#### [RECORDS SUPPLIED]

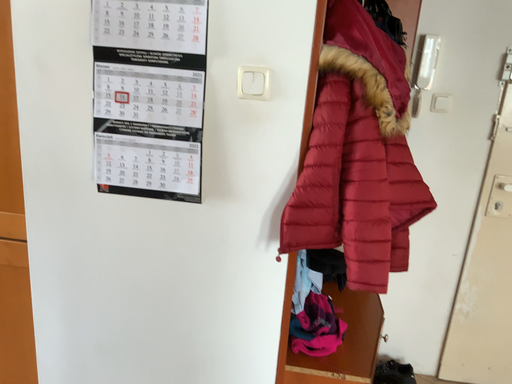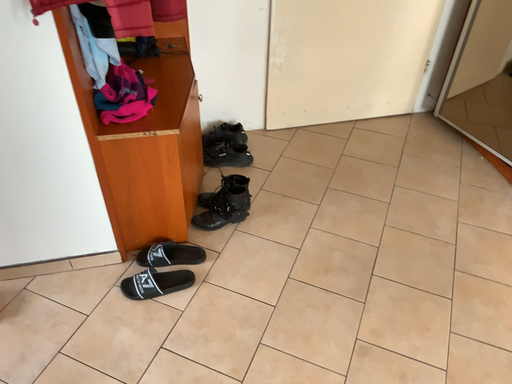
Question: How did the camera likely rotate when shooting the video?

Choices:
 (A) rotated downward
 (B) rotated upward

Answer: (A)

#### [TO DO]
Lay out each nonblank line of the items above as a Markdown table with two columns, Index for the row number and Content for the line. Leave the pictures out of the table.

#### [TASK OUTPUT]
| Index | Content |
|---|---|
| 1 | Question: How did the camera likely rotate when shooting the video? |
| 2 | Choices: |
| 3 |  (A) rotated downward |
| 4 |  (B) rotated upward |
| 5 | Answer: (A) |